= GOAL OF THE EXERCISE =
Find the line in the material below that contains "(572, 210) = (315, 412): none", then give it again, with all later lines, exactly as shown.

[[ EXTRACTED DATA, beginning ]]

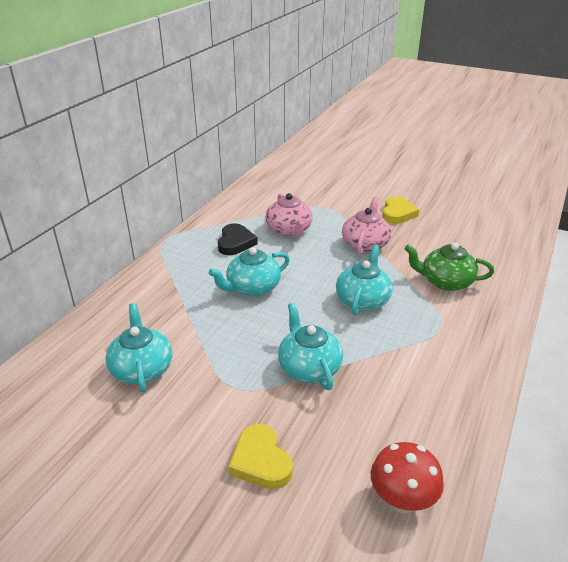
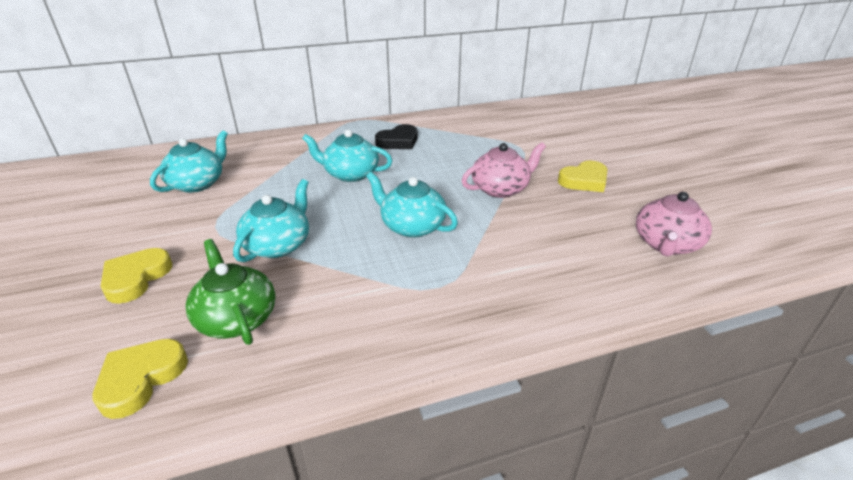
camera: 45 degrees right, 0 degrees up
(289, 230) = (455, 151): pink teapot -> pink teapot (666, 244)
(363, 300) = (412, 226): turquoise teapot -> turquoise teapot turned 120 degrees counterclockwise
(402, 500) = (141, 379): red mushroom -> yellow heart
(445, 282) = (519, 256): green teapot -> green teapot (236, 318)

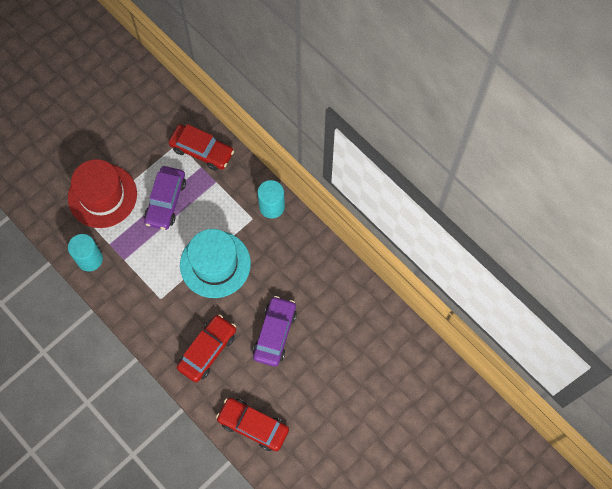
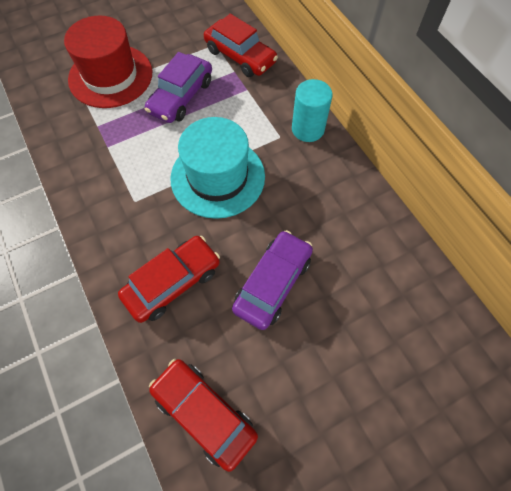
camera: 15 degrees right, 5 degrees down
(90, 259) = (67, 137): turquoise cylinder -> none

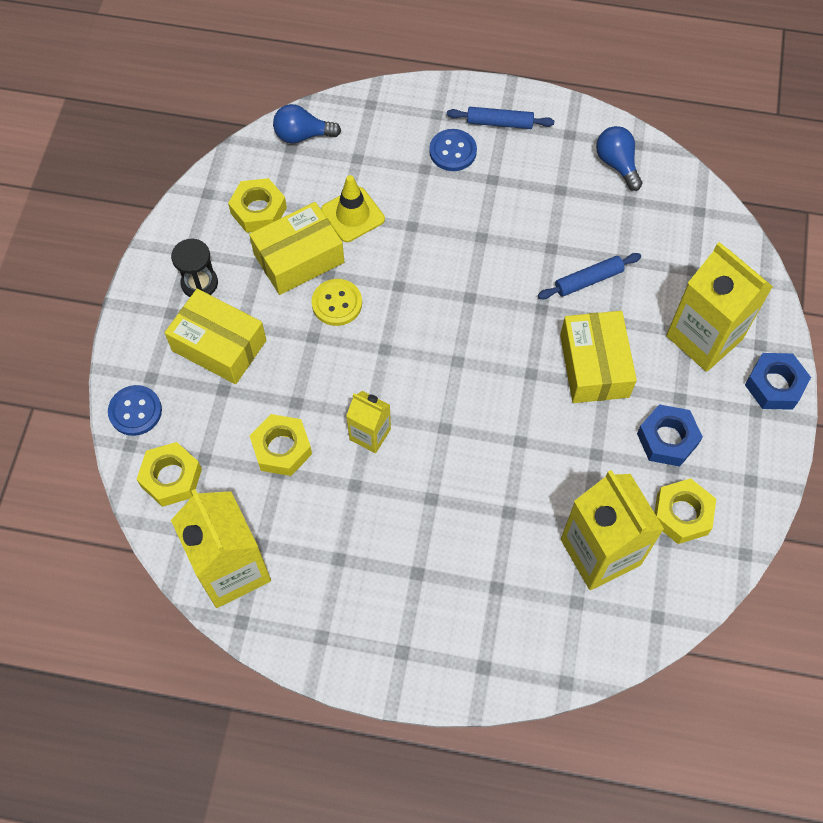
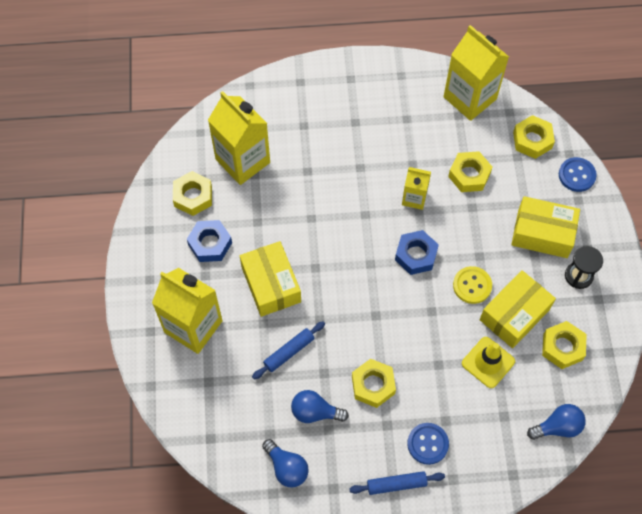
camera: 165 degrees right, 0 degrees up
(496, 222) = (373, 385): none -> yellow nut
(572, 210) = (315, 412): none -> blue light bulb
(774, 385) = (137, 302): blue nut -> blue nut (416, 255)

[[ EXTRACTED DATA, end ]]

= ANSWER BOX =
(572, 210) = (315, 412): none -> blue light bulb
(774, 385) = (137, 302): blue nut -> blue nut (416, 255)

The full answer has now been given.